Brief: Repeat only the lines between the one with "klej w sztyfcie [zielony] [309,443]" and the end of the material below, both ends included. Omit any picture.

Input for this task:

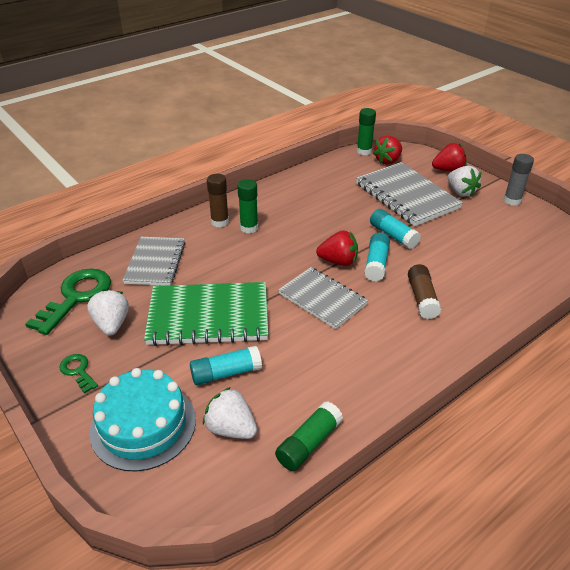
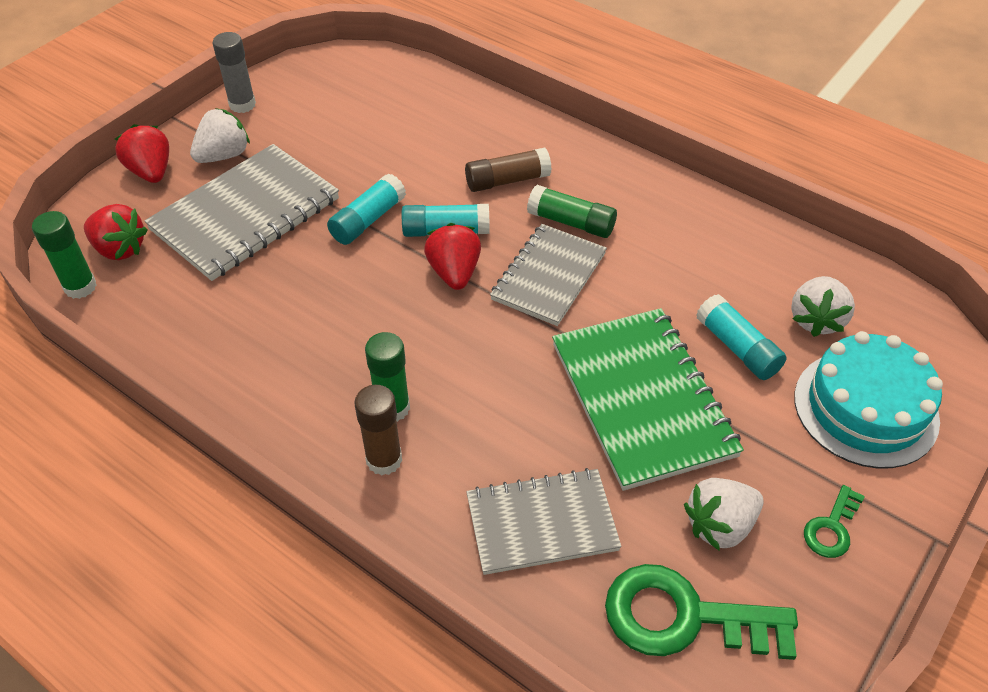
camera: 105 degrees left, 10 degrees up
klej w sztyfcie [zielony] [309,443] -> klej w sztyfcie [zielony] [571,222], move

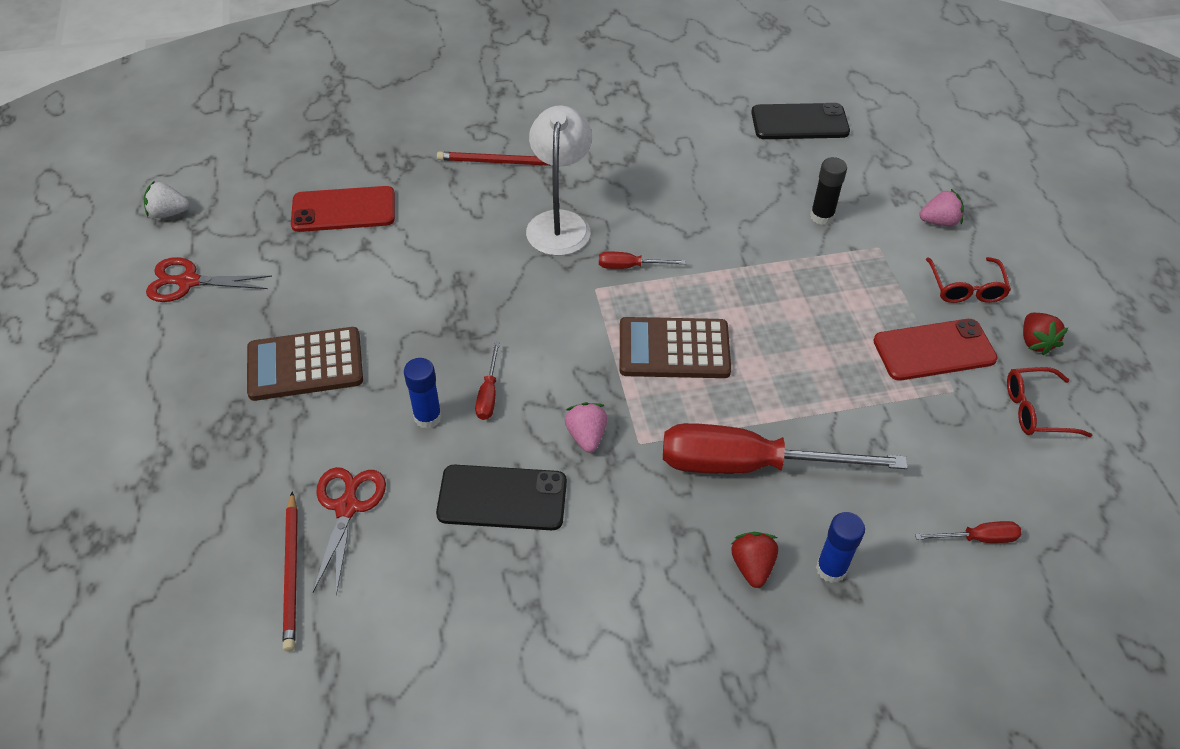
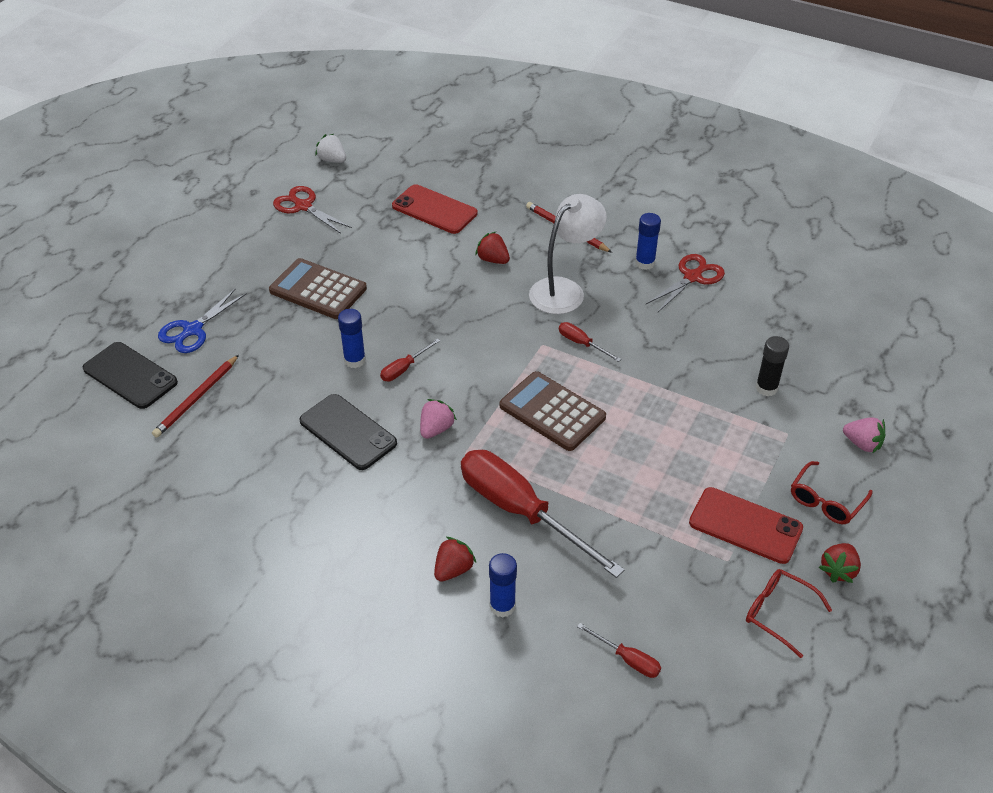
camera: 40 degrees right, 5 degrees down
nożyczki [czerwony] [347,507] -> nożyczki [czerwony] [692,277], move
telefon [czarny] [799,122] -> telefon [czarny] [130,375], move
none -> nożyczki [niebieski] [193,330]
none -> truskawka [czerwony] [493,260]
none -> klej w sztyfcie [niebieski] [645,263]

Written answer:
klej w sztyfcie [zielony] [309,443] -> klej w sztyfcie [zielony] [571,222], move

camera: 40 degrees right, 5 degrees down
nożyczki [czerwony] [347,507] -> nożyczki [czerwony] [692,277], move
telefon [czarny] [799,122] -> telefon [czarny] [130,375], move
none -> nożyczki [niebieski] [193,330]
none -> truskawka [czerwony] [493,260]
none -> klej w sztyfcie [niebieski] [645,263]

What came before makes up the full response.